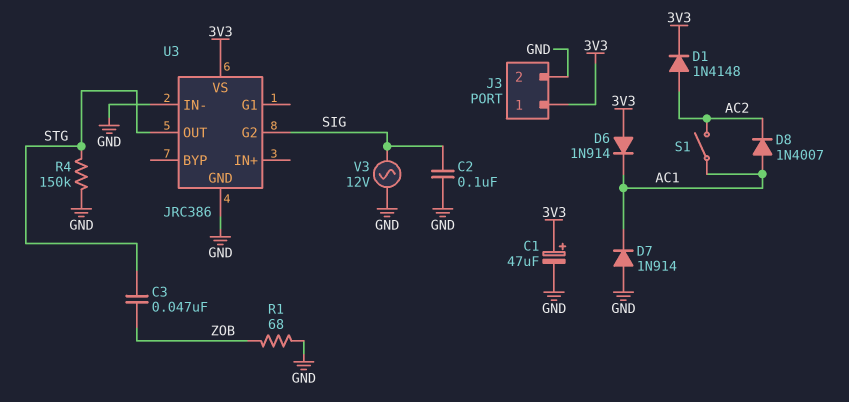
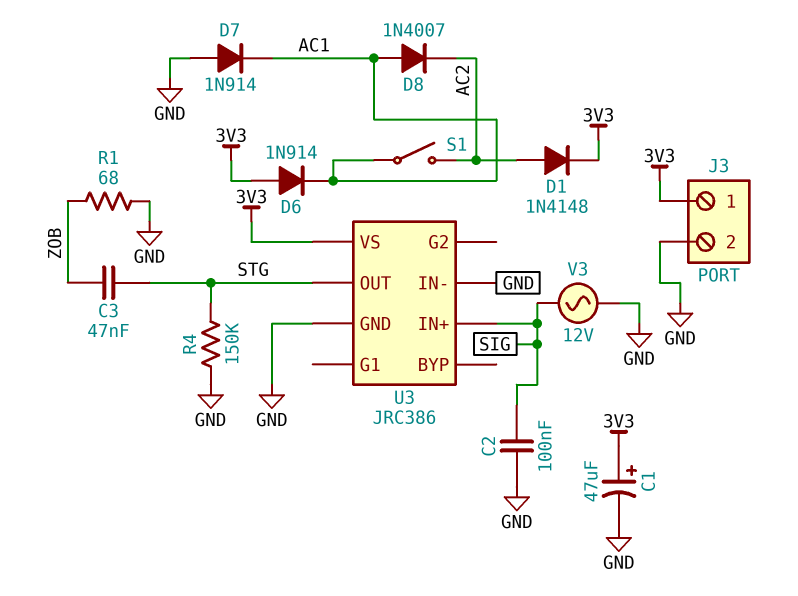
U3 pin G2: SIG -> none
U3 pin IN+: none -> SIG

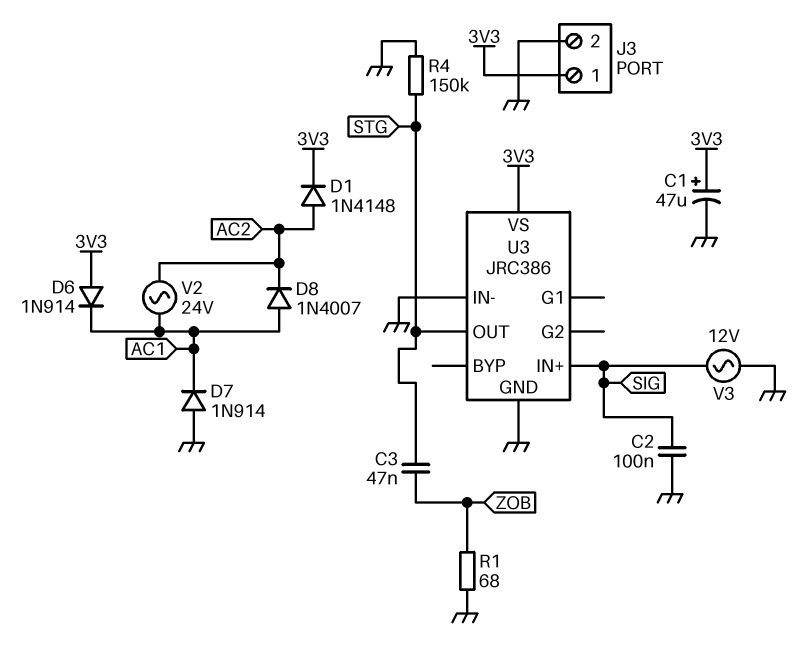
S1: switch (AC1, AC2) -> none
V2: none -> AC 24V (AC1, AC2)

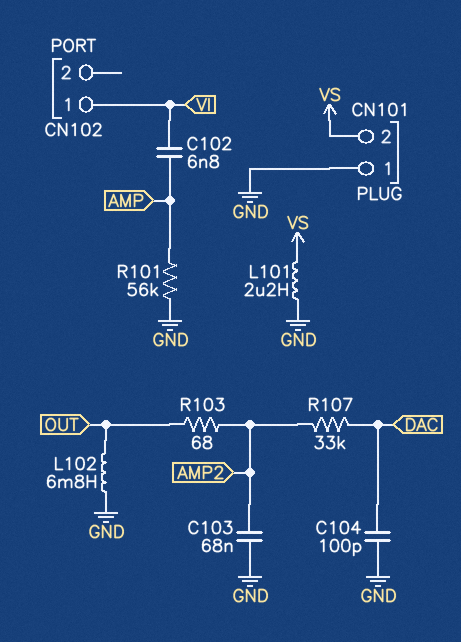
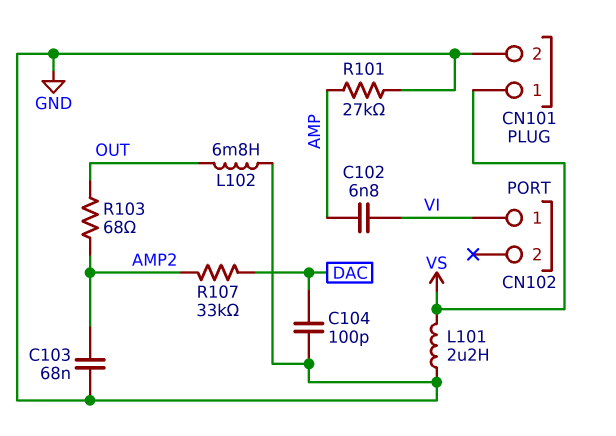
CN101 pin 1: GND -> VS
CN101 pin 2: VS -> GND
R101: 56k (AMP, GND) -> 27k (AMP, GND)

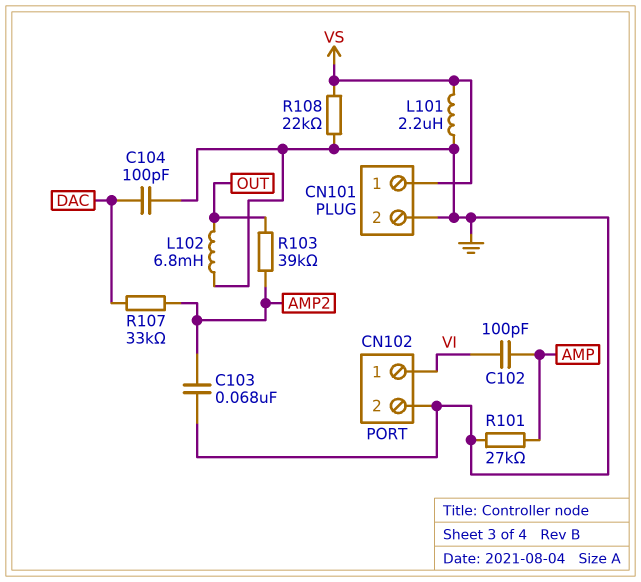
C102: 6.8nF (AMP, VI) -> 100pF (AMP, VI)
CN102 pin 2: none -> GND
R103: 68 (AMP2, OUT) -> 39k (AMP2, OUT)
R108: none -> 22k (GND, VS)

══════════════════════════════

What is needed:
Before handing back the copy, remove the pictures; otherwise print the data exactly.

Result:
U3 pin G2: SIG -> none
U3 pin IN+: none -> SIG

S1: switch (AC1, AC2) -> none
V2: none -> AC 24V (AC1, AC2)

CN101 pin 1: GND -> VS
CN101 pin 2: VS -> GND
R101: 56k (AMP, GND) -> 27k (AMP, GND)

C102: 6.8nF (AMP, VI) -> 100pF (AMP, VI)
CN102 pin 2: none -> GND
R103: 68 (AMP2, OUT) -> 39k (AMP2, OUT)
R108: none -> 22k (GND, VS)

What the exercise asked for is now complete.